▸ Exercise task: Please put the data, from its first line through the line with "From the picture: You" (both included), into a Markdown table with the columns Row and Line, numbering each row and leaving out blank lines.

start

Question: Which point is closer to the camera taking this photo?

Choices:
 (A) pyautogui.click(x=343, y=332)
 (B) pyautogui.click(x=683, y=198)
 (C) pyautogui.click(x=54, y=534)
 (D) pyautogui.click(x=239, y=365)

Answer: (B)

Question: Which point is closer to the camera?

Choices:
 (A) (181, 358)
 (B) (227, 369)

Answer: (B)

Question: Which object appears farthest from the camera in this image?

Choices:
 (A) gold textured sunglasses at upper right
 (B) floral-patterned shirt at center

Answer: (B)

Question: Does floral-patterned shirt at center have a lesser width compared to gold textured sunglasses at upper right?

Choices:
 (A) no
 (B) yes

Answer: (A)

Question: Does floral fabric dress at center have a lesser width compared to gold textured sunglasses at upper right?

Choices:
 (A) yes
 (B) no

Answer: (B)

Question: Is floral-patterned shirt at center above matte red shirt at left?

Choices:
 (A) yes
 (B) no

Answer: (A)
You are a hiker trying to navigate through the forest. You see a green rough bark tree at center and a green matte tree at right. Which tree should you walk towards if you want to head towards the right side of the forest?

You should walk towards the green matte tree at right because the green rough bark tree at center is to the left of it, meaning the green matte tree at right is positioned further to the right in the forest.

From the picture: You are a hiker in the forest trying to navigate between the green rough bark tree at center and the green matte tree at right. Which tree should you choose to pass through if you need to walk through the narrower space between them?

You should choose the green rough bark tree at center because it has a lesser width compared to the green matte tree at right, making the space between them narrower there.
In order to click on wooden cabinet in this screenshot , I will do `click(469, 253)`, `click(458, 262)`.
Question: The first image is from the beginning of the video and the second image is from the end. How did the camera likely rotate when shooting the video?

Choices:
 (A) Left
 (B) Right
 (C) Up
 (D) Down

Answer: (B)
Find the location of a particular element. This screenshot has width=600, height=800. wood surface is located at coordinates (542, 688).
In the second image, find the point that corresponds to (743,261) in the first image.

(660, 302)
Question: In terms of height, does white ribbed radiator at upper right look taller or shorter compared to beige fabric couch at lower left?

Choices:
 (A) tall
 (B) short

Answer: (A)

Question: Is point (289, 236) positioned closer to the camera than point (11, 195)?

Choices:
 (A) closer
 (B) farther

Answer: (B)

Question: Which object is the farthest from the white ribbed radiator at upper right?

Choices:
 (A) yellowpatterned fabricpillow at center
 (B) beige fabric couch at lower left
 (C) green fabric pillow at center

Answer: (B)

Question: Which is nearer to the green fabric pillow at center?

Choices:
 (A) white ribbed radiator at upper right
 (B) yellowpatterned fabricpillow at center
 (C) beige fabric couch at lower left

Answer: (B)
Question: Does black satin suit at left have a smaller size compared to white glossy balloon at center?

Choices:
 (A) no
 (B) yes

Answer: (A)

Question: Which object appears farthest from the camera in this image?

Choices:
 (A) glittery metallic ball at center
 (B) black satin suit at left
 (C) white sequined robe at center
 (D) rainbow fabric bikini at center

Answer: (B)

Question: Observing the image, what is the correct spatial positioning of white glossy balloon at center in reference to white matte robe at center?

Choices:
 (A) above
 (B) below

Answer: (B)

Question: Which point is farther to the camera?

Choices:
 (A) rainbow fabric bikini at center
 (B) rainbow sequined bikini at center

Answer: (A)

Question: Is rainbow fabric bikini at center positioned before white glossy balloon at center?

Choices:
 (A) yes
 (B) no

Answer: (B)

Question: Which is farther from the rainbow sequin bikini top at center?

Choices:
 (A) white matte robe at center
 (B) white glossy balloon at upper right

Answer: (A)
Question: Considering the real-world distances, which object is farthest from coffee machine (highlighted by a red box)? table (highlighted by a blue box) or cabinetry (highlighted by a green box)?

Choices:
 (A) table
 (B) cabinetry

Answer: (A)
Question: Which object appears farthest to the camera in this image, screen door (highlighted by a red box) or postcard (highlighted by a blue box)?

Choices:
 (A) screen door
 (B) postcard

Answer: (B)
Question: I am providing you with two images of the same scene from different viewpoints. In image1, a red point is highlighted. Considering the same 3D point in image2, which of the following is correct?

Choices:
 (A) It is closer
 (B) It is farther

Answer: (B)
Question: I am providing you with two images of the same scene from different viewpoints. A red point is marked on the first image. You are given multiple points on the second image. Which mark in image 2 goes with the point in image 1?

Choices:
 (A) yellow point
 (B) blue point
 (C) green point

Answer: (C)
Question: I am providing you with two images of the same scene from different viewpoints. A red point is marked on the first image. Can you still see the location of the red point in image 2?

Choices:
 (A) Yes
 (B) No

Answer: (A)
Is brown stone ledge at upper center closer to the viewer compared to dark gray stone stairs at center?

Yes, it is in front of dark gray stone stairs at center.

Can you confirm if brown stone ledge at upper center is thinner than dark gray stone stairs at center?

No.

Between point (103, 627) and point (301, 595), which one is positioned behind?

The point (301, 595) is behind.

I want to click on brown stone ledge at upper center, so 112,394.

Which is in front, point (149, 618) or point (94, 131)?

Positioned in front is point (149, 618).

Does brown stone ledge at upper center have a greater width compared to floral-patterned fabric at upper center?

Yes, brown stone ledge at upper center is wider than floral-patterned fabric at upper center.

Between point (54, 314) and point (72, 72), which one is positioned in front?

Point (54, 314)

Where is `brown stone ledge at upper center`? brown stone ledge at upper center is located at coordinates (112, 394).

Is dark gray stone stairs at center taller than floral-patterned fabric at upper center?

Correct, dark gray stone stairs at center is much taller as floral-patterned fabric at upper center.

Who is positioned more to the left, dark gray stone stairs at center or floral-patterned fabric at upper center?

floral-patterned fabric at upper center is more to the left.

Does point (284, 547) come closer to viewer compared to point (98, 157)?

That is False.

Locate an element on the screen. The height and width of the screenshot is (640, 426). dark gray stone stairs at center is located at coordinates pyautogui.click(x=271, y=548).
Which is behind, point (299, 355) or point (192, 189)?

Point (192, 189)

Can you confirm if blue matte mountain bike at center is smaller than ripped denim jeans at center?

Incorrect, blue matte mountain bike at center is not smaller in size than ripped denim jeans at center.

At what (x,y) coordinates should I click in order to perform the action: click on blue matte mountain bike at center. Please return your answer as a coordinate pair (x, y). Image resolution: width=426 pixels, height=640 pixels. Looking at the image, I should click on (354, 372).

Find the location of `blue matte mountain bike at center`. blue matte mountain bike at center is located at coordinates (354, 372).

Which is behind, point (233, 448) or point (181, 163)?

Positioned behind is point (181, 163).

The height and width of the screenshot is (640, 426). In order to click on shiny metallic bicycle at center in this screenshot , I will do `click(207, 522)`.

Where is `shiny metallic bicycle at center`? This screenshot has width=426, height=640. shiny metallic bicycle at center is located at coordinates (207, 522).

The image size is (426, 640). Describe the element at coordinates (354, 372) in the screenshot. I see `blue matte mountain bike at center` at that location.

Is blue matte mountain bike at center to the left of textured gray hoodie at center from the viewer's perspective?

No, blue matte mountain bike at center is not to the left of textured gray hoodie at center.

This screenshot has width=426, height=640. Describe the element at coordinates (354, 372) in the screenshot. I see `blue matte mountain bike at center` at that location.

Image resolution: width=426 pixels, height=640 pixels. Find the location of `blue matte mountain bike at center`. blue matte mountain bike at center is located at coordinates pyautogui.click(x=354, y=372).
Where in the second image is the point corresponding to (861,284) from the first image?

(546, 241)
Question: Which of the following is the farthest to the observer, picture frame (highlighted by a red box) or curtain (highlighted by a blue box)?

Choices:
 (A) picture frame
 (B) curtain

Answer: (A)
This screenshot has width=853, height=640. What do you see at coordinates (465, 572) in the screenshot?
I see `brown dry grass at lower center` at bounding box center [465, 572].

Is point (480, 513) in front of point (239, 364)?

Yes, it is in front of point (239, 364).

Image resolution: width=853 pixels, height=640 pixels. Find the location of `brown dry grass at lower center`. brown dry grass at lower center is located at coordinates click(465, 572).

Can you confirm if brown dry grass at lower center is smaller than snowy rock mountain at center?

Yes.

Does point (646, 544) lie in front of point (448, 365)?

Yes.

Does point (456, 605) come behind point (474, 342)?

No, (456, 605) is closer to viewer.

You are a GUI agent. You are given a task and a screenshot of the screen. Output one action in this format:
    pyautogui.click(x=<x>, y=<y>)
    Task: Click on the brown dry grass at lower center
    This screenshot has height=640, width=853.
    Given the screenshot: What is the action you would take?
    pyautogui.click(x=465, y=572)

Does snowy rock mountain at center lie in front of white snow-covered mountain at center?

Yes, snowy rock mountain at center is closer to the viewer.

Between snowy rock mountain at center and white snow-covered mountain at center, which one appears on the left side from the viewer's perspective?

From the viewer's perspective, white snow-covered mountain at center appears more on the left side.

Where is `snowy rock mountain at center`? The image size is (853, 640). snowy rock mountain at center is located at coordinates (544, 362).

end

▸ Response below:
| Row | Line |
|---|---|
| 1 | Question: Which point is closer to the camera taking this photo? |
| 2 | Choices: |
| 3 |  (A) pyautogui.click(x=343, y=332) |
| 4 |  (B) pyautogui.click(x=683, y=198) |
| 5 |  (C) pyautogui.click(x=54, y=534) |
| 6 |  (D) pyautogui.click(x=239, y=365) |
| 7 | Answer: (B) |
| 8 | Question: Which point is closer to the camera? |
| 9 | Choices: |
| 10 |  (A) (181, 358) |
| 11 |  (B) (227, 369) |
| 12 | Answer: (B) |
| 13 | Question: Which object appears farthest from the camera in this image? |
| 14 | Choices: |
| 15 |  (A) gold textured sunglasses at upper right |
| 16 |  (B) floral-patterned shirt at center |
| 17 | Answer: (B) |
| 18 | Question: Does floral-patterned shirt at center have a lesser width compared to gold textured sunglasses at upper right? |
| 19 | Choices: |
| 20 |  (A) no |
| 21 |  (B) yes |
| 22 | Answer: (A) |
| 23 | Question: Does floral fabric dress at center have a lesser width compared to gold textured sunglasses at upper right? |
| 24 | Choices: |
| 25 |  (A) yes |
| 26 |  (B) no |
| 27 | Answer: (B) |
| 28 | Question: Is floral-patterned shirt at center above matte red shirt at left? |
| 29 | Choices: |
| 30 |  (A) yes |
| 31 |  (B) no |
| 32 | Answer: (A) |
| 33 | You are a hiker trying to navigate through the forest. You see a green rough bark tree at center and a green matte tree at right. Which tree should you walk towards if you want to head towards the right side of the forest? |
| 34 | You should walk towards the green matte tree at right because the green rough bark tree at center is to the left of it, meaning the green matte tree at right is positioned further to the right in the forest. |
| 35 | From the picture: You are a hiker in the forest trying to navigate between the green rough bark tree at center and the green matte tree at right. Which tree should you choose to pass through if you need to walk through the narrower space between them? |